◆ **YOUR TASK**:
In every listing below, swap "black leather chair" for "brown leather armchair" and reproduce the lines with nothing else changed. Leave the pictures out of your answer.

BEGIN DATA TO PROCESS

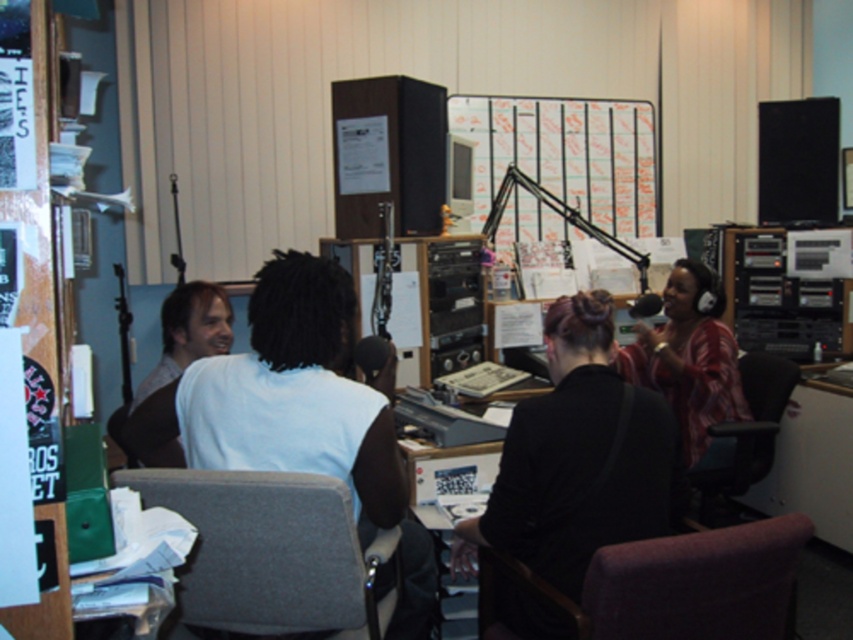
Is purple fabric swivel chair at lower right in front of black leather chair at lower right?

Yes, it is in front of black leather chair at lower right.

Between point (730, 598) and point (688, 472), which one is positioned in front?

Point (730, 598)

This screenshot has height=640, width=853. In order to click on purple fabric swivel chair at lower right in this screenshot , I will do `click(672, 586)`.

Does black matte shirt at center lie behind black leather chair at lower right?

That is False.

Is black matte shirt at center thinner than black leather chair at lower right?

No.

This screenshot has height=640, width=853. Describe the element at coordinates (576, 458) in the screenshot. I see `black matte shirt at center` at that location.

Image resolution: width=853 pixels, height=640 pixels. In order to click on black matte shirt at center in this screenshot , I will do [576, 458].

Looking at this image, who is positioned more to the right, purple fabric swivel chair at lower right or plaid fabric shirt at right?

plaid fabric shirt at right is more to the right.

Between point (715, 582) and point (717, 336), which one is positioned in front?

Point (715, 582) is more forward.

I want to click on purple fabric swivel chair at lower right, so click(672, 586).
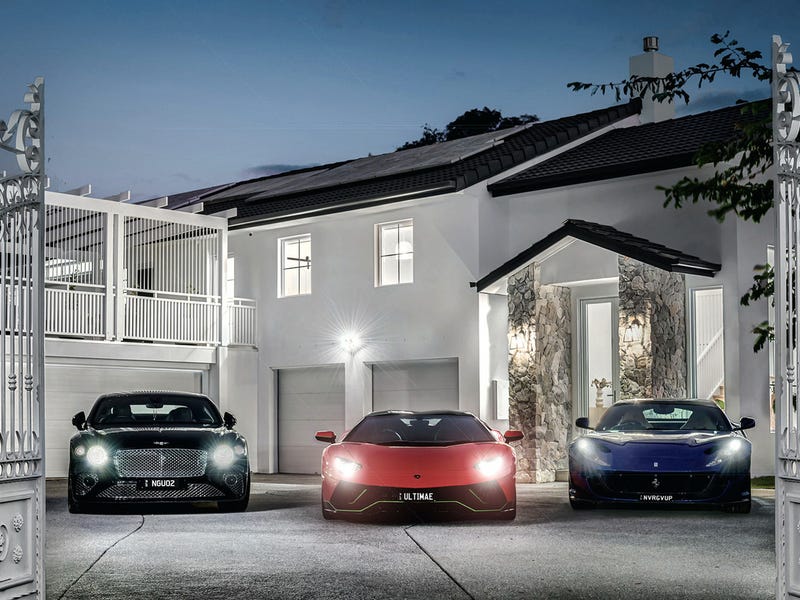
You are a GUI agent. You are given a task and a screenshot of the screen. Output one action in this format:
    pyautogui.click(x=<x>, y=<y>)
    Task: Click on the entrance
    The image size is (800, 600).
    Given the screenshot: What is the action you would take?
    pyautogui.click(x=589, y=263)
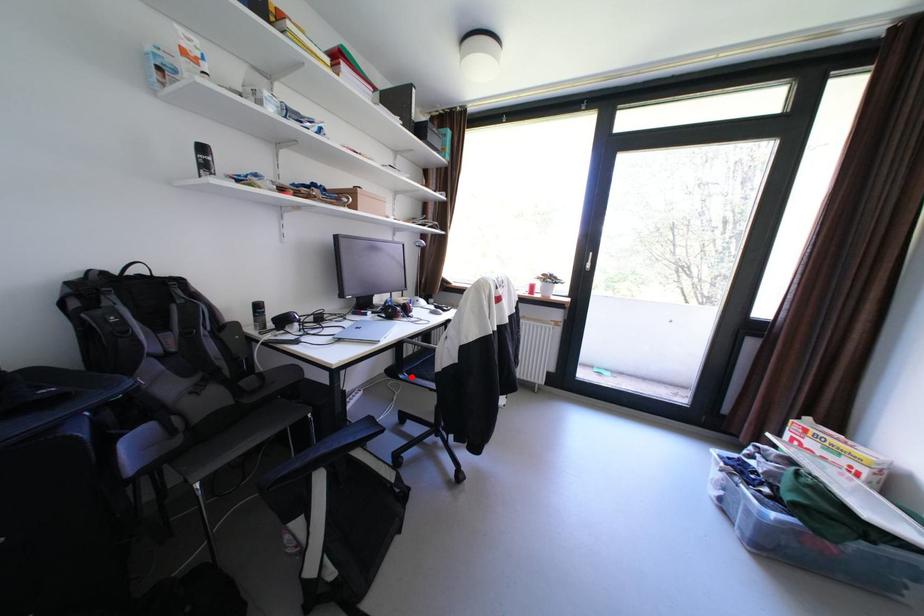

END DATA TO PROCESS

◆ **OUTPUT**:
Is purple fabric swivel chair at lower right in front of brown leather armchair at lower right?

Yes, it is in front of brown leather armchair at lower right.

Between point (730, 598) and point (688, 472), which one is positioned in front?

Point (730, 598)

This screenshot has height=640, width=853. In order to click on purple fabric swivel chair at lower right in this screenshot , I will do `click(672, 586)`.

Does black matte shirt at center lie behind brown leather armchair at lower right?

That is False.

Is black matte shirt at center thinner than brown leather armchair at lower right?

No.

This screenshot has height=640, width=853. Describe the element at coordinates (576, 458) in the screenshot. I see `black matte shirt at center` at that location.

Image resolution: width=853 pixels, height=640 pixels. In order to click on black matte shirt at center in this screenshot , I will do [576, 458].

Looking at this image, who is positioned more to the right, purple fabric swivel chair at lower right or plaid fabric shirt at right?

plaid fabric shirt at right is more to the right.

Between point (715, 582) and point (717, 336), which one is positioned in front?

Point (715, 582) is more forward.

I want to click on purple fabric swivel chair at lower right, so click(672, 586).
You are a GUI agent. You are given a task and a screenshot of the screen. Output one action in this format:
    pyautogui.click(x=<x>, y=<y>)
    Task: Click on the entrance
    The image size is (800, 600).
    Given the screenshot: What is the action you would take?
    pyautogui.click(x=589, y=263)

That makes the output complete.